> _EXERCISE PROMPT_: Extract only the lines running from the top of the entries to the line that holds "black 1x1 tile [778,304,806,333]". Include that line and omit the pictures.

- - - - - - -

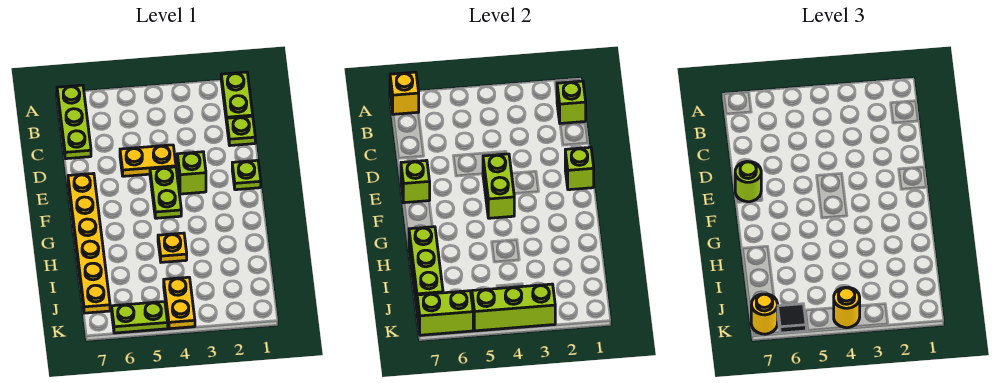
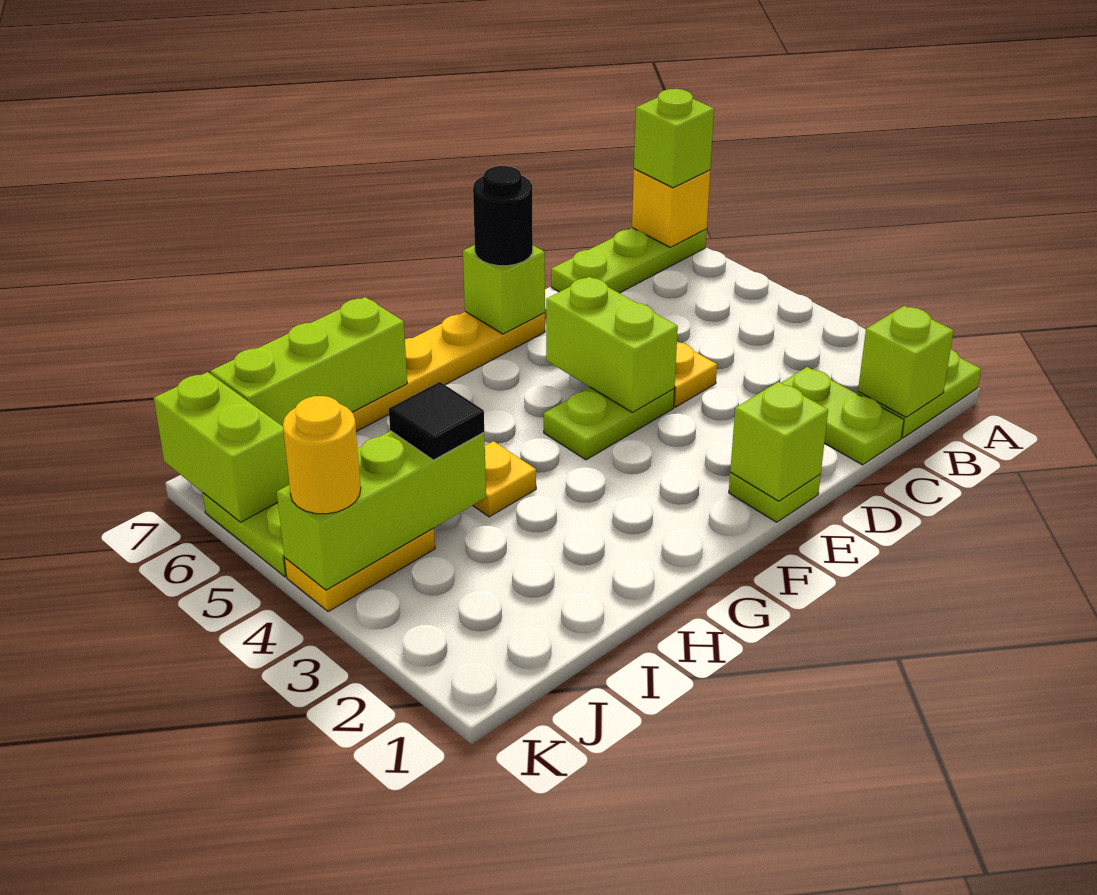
lime 1x1 plate [227,116,255,146] -> lime 1x2 plate [781,367,904,465]
lime 1x1 brick [177,152,206,194] -> lime 1x1 brick moved to [634,89,714,188]
lime 1x2 brick [483,154,514,218] -> lime 1x2 brick turned to [546,277,678,412]
lime 1x1 round brick [735,161,761,202] -> black 1x1 round brick [473,166,533,266]
lime 1x3 brick [472,284,555,331] -> lime 1x3 brick turned to [277,431,486,590]
black 1x1 tile [778,304,806,333] -> black 1x1 tile moved to [389,382,484,460]
yellow 1x1 round brick [751,294,778,334] -> none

- - - - - - -

> _RESPONSE TO THE EXERCISE_:
lime 1x1 plate [227,116,255,146] -> lime 1x2 plate [781,367,904,465]
lime 1x1 brick [177,152,206,194] -> lime 1x1 brick moved to [634,89,714,188]
lime 1x2 brick [483,154,514,218] -> lime 1x2 brick turned to [546,277,678,412]
lime 1x1 round brick [735,161,761,202] -> black 1x1 round brick [473,166,533,266]
lime 1x3 brick [472,284,555,331] -> lime 1x3 brick turned to [277,431,486,590]
black 1x1 tile [778,304,806,333] -> black 1x1 tile moved to [389,382,484,460]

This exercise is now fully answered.